* Exercise input:
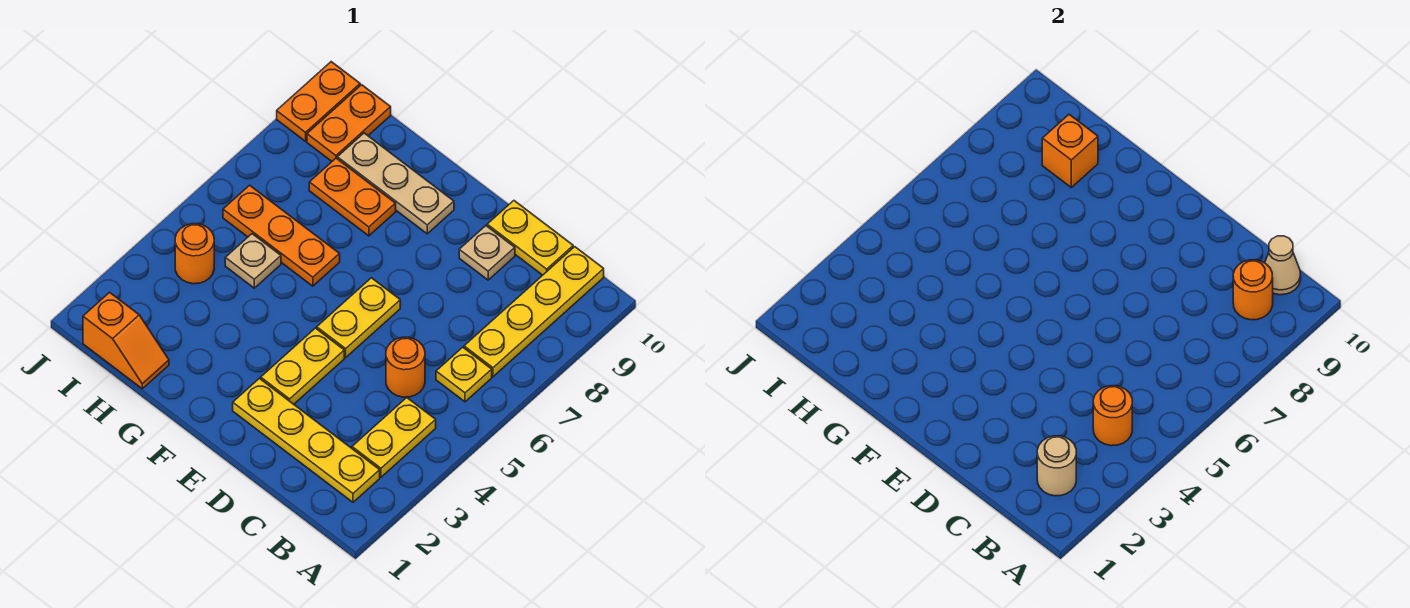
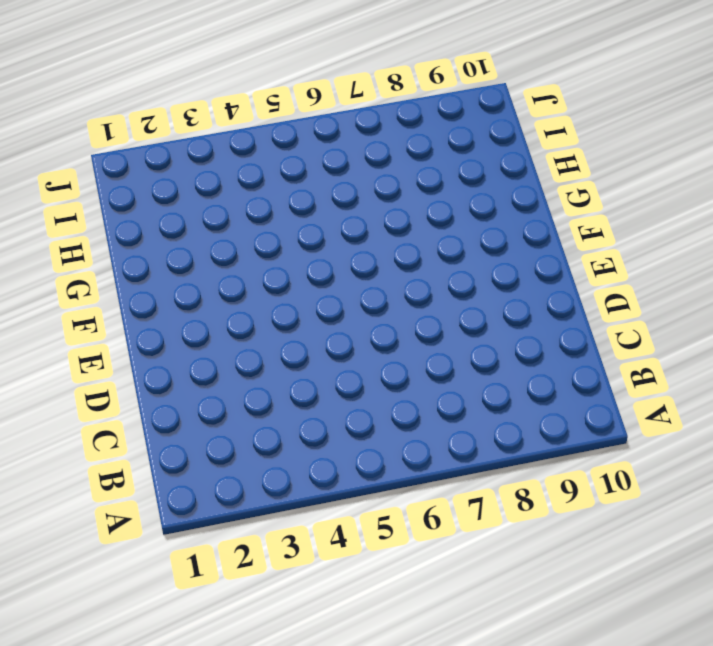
none -> yellow 1x4 plate [233,378,380,502]
none -> yellow 1x2 plate [352,398,436,477]
none -> yellow 1x1 plate [436,347,492,402]

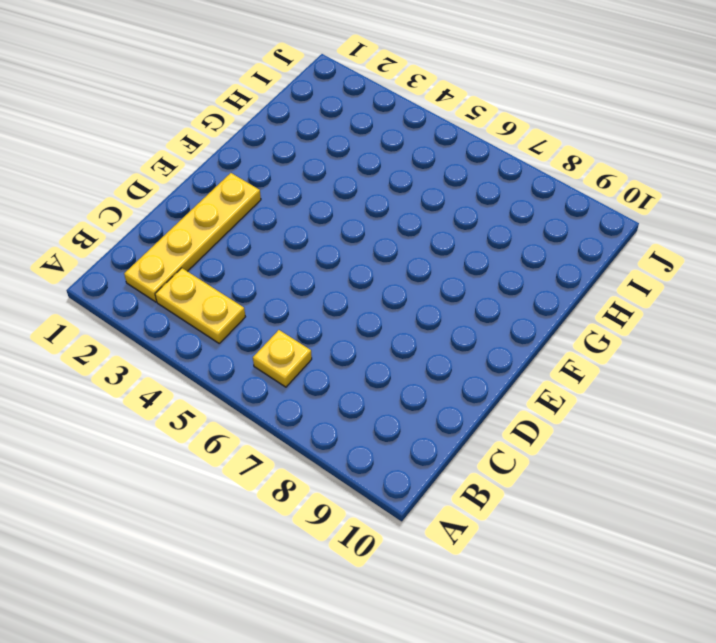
none -> yellow 1x4 plate [464,247,604,377]
none -> orange 1x1 round brick [386,337,425,397]
none -> yellow 1x2 plate [487,201,573,275]

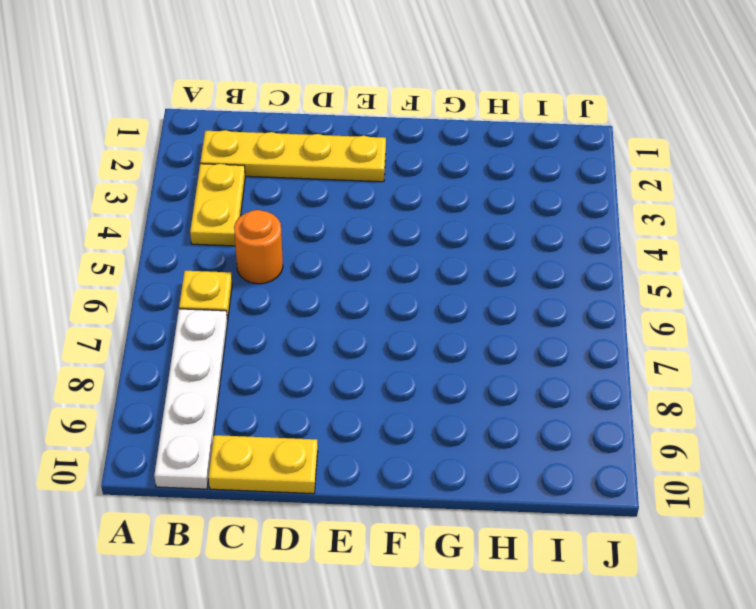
white 1x4 plate [154,309,228,489] -> yellow 1x4 plate [464,247,604,377]
none -> tan 1x1 plate [459,226,515,280]
none -> yellow 1x2 plate [261,328,344,404]
none -> yellow 1x2 plate [317,278,400,357]

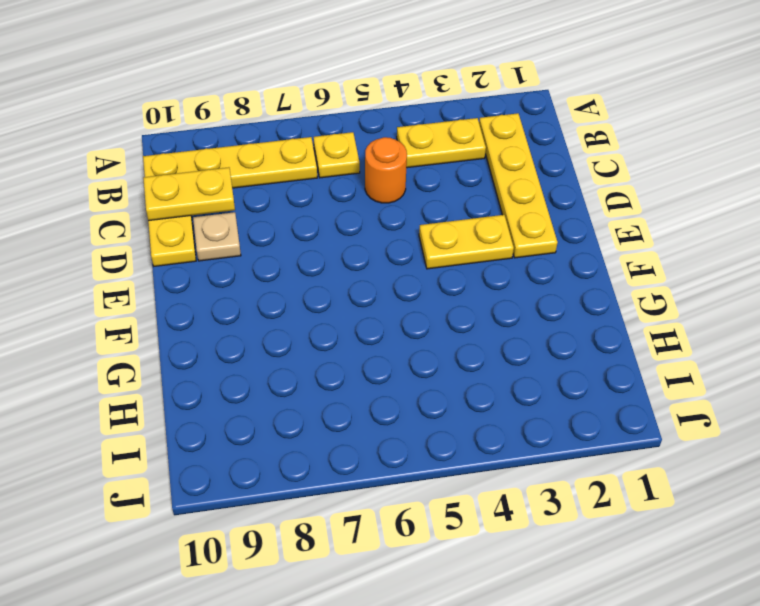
yellow 1x2 plate [143,167,235,221] -> yellow 1x2 plate moved to [317,278,400,357]
none -> tan 1x3 plate [337,133,454,234]
none -> orange 1x3 plate [223,185,340,286]
none -> orange 1x2 plate [309,158,396,236]

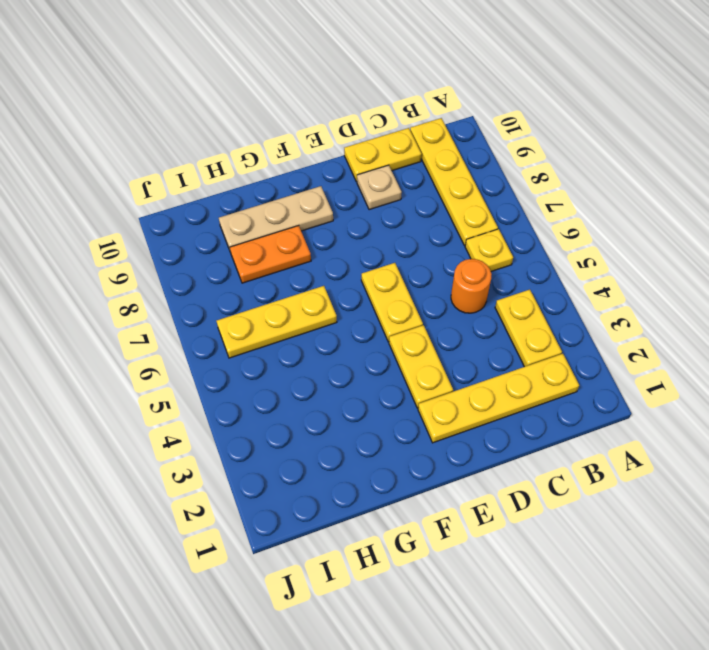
yellow 1x3 plate [217,286,337,358] -> orange 1x3 plate [223,185,340,286]
none -> orange 1x2 slope [83,292,169,389]
none -> tan 1x1 plate [225,234,281,288]
none -> orange 1x1 round brick [175,224,214,284]

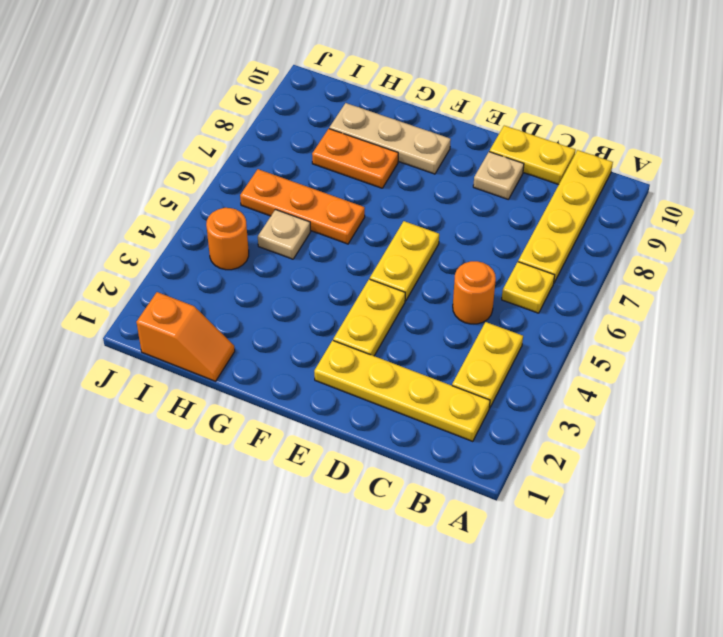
none -> orange 1x2 plate [307,85,391,161]
none -> orange 1x2 plate [277,62,360,141]
none -> tan 1x1 round brick [1037,436,1076,496]

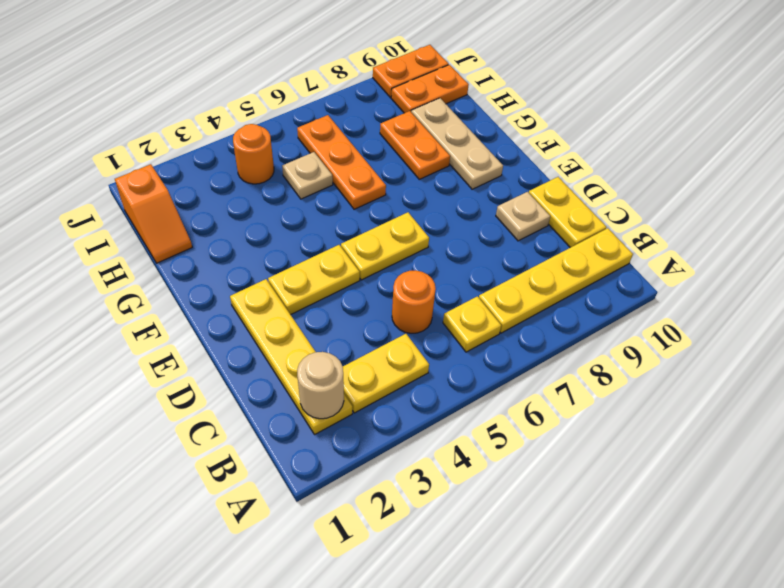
none -> orange 1x1 round brick [1093,386,1132,446]
none -> orange 1x1 round brick [1233,260,1273,320]
none -> tan 1x1 cone [1265,236,1301,295]

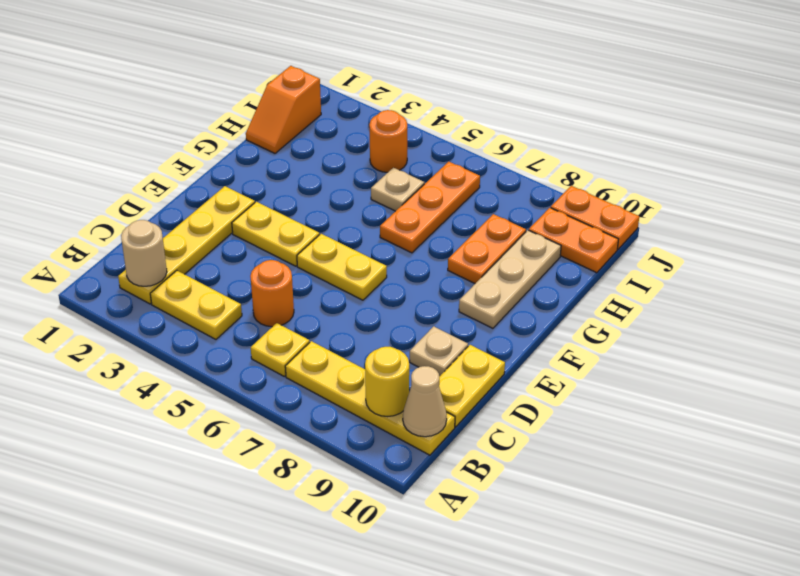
yellow 1x1 round brick [365,347,409,417] -> orange 1x1 round brick [1233,260,1273,320]
none -> orange 1x1 round brick [1093,386,1132,446]
none -> orange 1x1 brick [1042,114,1098,187]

* What you need to do:
From first line to last, return the records verbatim without their pictures.

* Task response:
none -> yellow 1x4 plate [233,378,380,502]
none -> yellow 1x2 plate [352,398,436,477]
none -> yellow 1x1 plate [436,347,492,402]

none -> yellow 1x4 plate [464,247,604,377]
none -> orange 1x1 round brick [386,337,425,397]
none -> yellow 1x2 plate [487,201,573,275]

white 1x4 plate [154,309,228,489] -> yellow 1x4 plate [464,247,604,377]
none -> tan 1x1 plate [459,226,515,280]
none -> yellow 1x2 plate [261,328,344,404]
none -> yellow 1x2 plate [317,278,400,357]

yellow 1x2 plate [143,167,235,221] -> yellow 1x2 plate moved to [317,278,400,357]
none -> tan 1x3 plate [337,133,454,234]
none -> orange 1x3 plate [223,185,340,286]
none -> orange 1x2 plate [309,158,396,236]

yellow 1x3 plate [217,286,337,358] -> orange 1x3 plate [223,185,340,286]
none -> orange 1x2 slope [83,292,169,389]
none -> tan 1x1 plate [225,234,281,288]
none -> orange 1x1 round brick [175,224,214,284]

none -> orange 1x2 plate [307,85,391,161]
none -> orange 1x2 plate [277,62,360,141]
none -> tan 1x1 round brick [1037,436,1076,496]

none -> orange 1x1 round brick [1093,386,1132,446]
none -> orange 1x1 round brick [1233,260,1273,320]
none -> tan 1x1 cone [1265,236,1301,295]

yellow 1x1 round brick [365,347,409,417] -> orange 1x1 round brick [1233,260,1273,320]
none -> orange 1x1 round brick [1093,386,1132,446]
none -> orange 1x1 brick [1042,114,1098,187]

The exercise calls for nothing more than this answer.